● **STATED PROBLEM**: Please return every line of the records that contains the string "kern". Treat uppercase and lowercase as different.

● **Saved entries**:

-*-*-

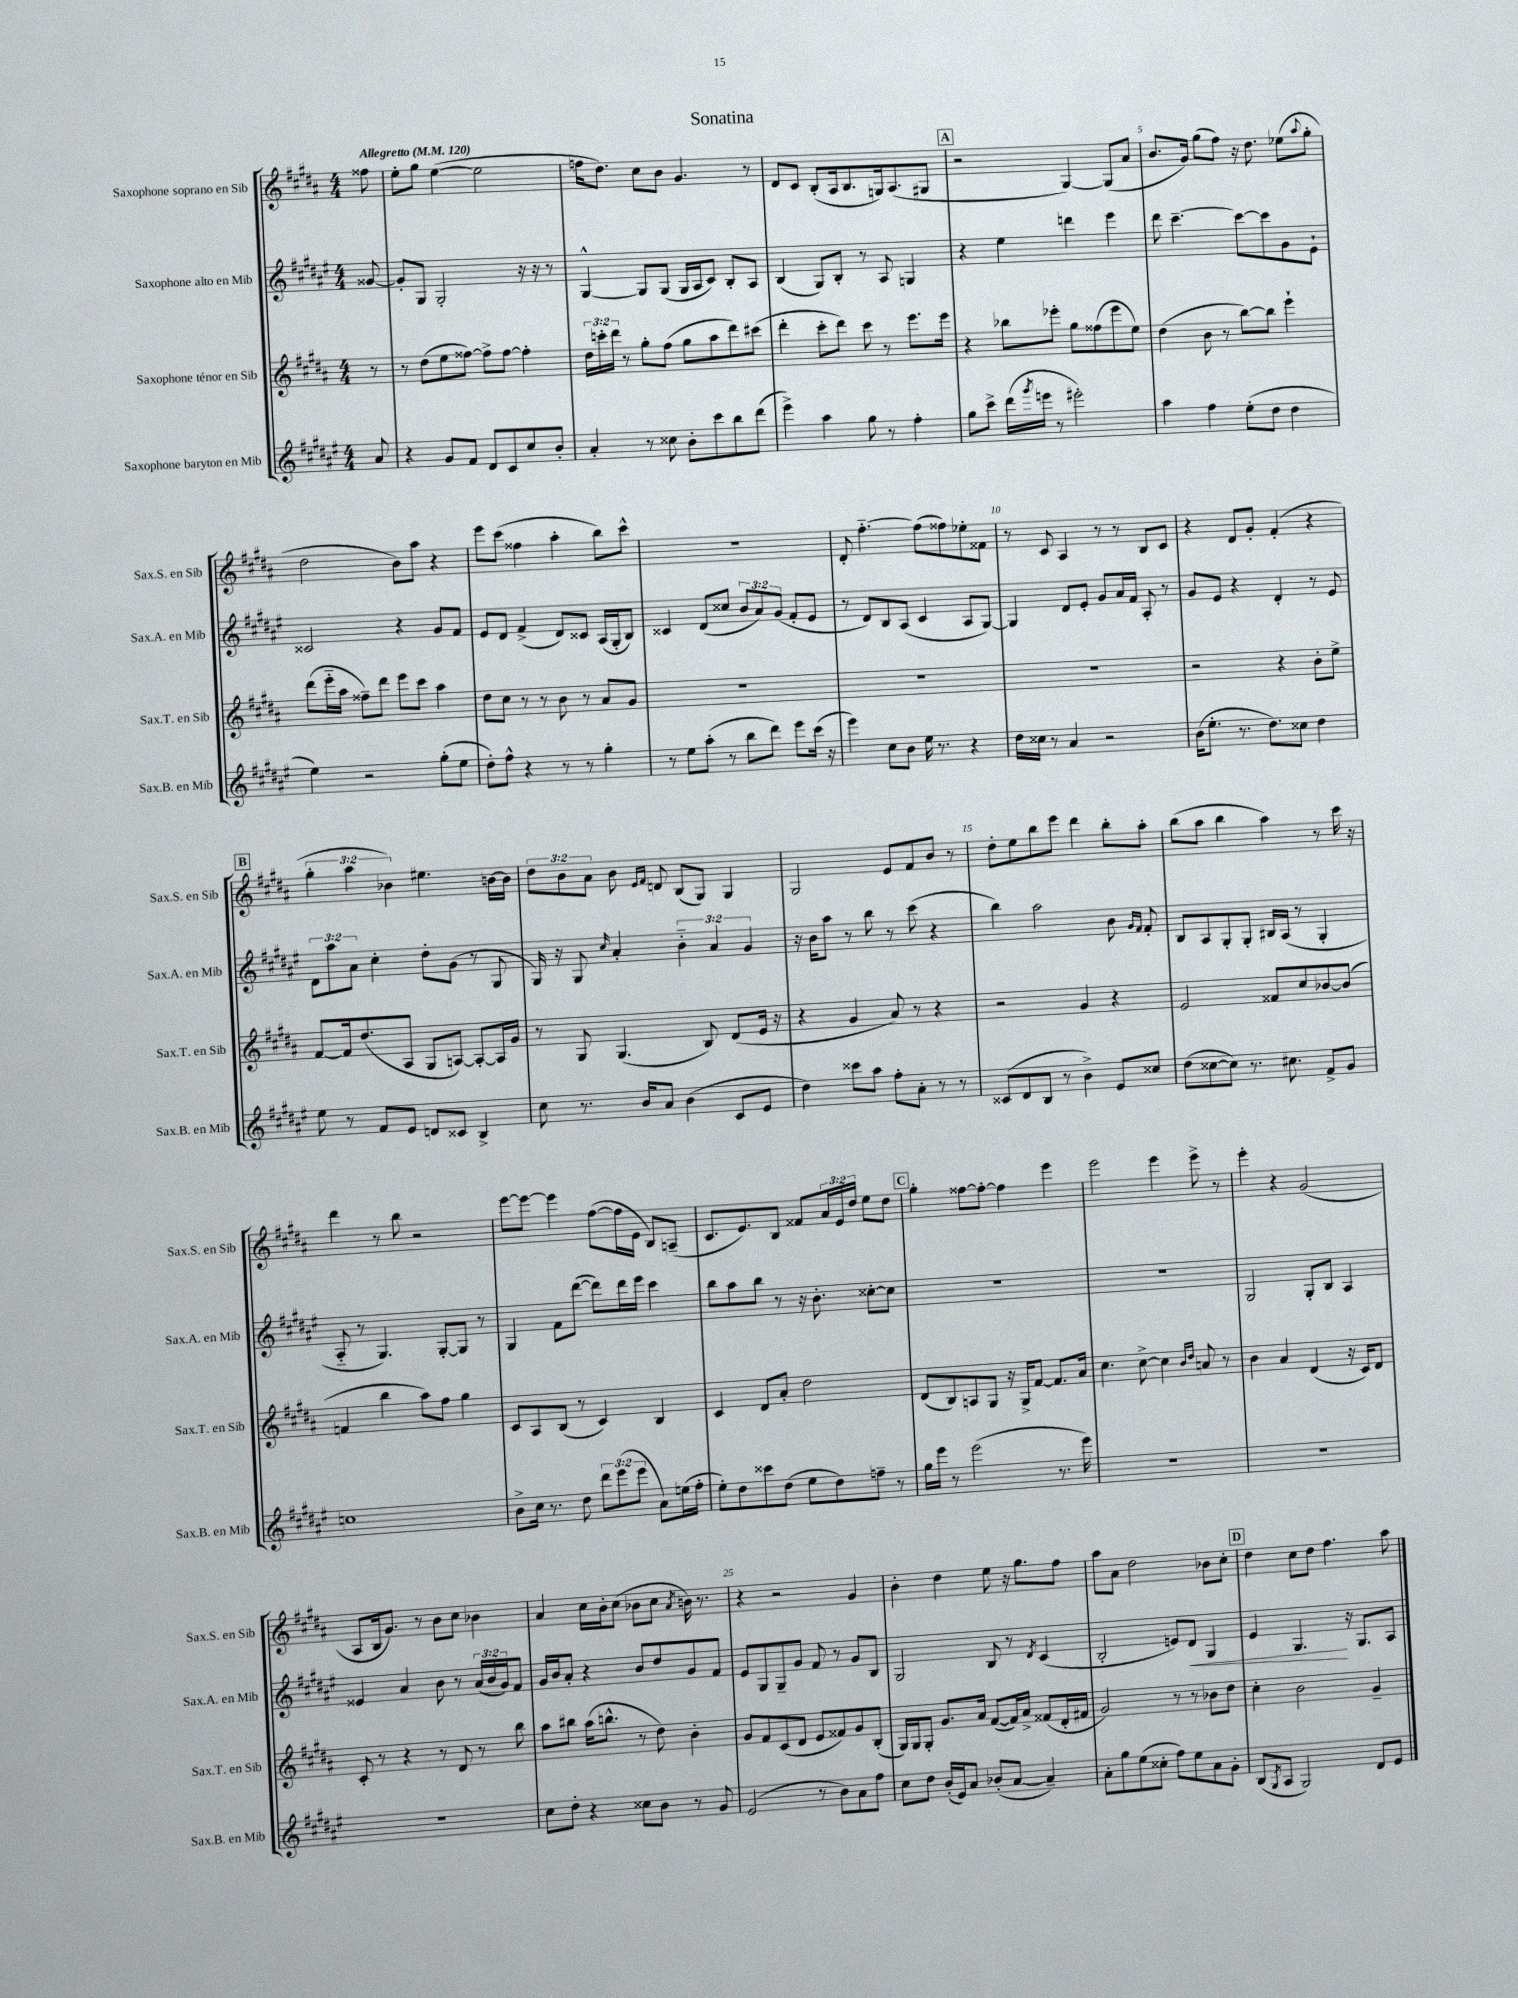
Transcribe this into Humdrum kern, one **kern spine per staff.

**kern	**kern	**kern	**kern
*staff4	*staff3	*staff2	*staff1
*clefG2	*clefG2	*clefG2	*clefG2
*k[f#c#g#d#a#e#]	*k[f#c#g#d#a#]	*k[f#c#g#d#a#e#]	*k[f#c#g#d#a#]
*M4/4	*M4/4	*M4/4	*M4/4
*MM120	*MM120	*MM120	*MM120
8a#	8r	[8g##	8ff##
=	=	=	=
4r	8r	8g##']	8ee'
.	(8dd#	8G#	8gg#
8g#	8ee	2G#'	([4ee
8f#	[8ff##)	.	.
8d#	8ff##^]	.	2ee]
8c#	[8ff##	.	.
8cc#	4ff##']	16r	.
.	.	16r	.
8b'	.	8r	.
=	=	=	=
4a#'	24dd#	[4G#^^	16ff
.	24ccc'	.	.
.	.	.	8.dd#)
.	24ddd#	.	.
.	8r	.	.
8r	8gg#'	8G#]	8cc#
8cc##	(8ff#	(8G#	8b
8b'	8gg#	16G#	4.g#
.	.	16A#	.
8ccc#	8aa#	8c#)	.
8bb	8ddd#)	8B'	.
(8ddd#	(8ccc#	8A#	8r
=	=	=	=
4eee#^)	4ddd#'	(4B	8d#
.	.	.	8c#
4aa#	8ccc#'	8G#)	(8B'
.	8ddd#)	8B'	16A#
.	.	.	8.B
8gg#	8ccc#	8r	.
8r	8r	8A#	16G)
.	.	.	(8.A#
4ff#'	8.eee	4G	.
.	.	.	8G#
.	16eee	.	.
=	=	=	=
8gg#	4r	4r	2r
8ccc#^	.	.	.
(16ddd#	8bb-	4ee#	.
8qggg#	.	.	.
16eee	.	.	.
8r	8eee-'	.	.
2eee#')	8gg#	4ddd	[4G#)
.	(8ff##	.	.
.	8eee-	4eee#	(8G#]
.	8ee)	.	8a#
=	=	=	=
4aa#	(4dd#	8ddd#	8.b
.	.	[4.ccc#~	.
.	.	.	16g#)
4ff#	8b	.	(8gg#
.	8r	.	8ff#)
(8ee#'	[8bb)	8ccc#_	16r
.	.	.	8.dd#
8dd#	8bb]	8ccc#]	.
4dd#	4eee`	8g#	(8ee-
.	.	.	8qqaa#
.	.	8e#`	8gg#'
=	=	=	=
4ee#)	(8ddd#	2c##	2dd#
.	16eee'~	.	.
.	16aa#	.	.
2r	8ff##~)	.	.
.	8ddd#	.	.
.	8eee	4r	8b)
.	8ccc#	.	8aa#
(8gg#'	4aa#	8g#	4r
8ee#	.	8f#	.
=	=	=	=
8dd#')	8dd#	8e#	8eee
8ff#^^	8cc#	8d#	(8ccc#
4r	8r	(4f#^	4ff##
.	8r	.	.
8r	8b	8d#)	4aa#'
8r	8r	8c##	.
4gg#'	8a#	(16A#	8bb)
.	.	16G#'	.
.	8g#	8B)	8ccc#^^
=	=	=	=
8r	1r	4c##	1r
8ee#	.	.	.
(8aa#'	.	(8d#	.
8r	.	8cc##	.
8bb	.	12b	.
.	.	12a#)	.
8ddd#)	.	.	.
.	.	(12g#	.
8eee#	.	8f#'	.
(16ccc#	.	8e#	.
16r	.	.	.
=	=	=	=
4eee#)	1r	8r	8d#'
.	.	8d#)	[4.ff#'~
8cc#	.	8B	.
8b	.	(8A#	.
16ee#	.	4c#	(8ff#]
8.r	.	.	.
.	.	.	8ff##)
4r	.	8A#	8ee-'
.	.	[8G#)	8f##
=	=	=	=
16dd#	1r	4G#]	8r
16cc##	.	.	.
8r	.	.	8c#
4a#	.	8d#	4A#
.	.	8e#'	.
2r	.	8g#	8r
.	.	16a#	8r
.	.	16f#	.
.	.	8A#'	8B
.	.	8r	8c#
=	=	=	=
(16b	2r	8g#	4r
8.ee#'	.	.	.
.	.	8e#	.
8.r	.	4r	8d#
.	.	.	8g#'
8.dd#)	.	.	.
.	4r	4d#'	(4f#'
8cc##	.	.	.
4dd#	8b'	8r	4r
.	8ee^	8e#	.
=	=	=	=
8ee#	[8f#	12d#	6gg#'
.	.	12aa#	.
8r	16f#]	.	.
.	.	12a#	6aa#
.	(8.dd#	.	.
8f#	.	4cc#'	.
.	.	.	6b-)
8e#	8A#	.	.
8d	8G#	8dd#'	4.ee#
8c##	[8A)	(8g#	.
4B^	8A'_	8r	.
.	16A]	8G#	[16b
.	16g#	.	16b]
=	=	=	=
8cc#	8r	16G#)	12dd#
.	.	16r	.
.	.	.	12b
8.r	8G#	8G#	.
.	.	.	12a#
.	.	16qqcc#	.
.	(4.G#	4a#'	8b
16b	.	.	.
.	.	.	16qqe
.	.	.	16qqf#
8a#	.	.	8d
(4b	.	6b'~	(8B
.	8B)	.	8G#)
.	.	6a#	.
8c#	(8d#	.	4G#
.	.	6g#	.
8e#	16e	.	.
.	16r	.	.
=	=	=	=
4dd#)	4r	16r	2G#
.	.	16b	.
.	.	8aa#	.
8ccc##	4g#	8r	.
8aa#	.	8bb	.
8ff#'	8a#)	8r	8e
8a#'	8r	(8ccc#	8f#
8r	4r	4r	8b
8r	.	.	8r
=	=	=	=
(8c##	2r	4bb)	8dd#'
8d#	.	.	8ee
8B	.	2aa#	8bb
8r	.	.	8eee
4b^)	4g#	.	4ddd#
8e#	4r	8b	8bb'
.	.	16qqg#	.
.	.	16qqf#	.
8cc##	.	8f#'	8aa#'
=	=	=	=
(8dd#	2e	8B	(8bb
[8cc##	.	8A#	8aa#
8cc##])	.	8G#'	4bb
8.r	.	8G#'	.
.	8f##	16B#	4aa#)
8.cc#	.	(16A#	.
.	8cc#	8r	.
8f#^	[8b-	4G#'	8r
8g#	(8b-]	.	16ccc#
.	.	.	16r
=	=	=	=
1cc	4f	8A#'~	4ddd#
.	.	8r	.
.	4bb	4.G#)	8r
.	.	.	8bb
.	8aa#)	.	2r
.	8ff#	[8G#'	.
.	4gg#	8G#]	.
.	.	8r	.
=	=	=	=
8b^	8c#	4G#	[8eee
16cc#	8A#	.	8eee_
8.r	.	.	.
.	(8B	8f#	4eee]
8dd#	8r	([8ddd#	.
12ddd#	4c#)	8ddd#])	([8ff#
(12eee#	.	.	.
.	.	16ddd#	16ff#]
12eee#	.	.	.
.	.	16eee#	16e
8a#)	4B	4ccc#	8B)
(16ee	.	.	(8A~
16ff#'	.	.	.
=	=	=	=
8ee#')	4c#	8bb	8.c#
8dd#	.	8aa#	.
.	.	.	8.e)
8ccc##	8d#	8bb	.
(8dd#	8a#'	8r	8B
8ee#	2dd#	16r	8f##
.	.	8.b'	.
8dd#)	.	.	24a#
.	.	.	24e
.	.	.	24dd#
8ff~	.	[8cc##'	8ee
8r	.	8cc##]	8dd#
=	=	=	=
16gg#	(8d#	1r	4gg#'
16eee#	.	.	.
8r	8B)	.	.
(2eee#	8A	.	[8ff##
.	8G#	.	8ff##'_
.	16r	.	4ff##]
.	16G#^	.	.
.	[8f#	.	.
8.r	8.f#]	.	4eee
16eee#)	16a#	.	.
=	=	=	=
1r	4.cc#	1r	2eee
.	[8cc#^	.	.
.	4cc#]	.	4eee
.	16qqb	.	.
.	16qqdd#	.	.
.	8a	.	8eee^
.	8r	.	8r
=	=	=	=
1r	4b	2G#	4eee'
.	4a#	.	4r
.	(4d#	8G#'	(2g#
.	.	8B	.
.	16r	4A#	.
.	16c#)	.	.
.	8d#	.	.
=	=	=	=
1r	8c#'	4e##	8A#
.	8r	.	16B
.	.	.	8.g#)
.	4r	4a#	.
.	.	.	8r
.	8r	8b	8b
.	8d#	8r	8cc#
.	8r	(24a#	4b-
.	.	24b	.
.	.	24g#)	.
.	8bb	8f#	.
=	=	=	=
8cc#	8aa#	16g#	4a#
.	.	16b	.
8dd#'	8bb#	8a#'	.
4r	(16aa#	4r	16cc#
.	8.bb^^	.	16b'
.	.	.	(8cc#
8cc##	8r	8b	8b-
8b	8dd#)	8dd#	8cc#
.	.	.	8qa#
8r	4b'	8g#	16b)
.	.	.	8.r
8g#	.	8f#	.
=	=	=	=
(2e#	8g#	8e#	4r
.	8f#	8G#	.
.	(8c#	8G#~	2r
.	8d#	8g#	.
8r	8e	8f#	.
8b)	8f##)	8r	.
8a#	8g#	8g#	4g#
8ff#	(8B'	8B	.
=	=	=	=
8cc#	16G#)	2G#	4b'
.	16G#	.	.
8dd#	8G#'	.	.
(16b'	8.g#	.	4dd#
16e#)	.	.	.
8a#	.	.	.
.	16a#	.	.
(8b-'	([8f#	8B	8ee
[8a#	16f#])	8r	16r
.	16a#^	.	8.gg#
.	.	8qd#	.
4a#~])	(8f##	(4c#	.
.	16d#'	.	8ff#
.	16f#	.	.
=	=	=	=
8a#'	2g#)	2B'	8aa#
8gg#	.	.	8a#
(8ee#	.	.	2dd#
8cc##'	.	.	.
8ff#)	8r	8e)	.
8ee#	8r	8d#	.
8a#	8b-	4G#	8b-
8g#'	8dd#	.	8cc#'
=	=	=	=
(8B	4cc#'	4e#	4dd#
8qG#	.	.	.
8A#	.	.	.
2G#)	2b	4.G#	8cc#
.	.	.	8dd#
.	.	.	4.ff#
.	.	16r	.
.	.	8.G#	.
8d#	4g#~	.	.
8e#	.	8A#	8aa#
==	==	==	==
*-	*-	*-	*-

-*-*-

● **SOLVED PROBLEM**:
Transcribe this into Humdrum kern, one **kern spine per staff.
**kern	**kern	**kern	**kern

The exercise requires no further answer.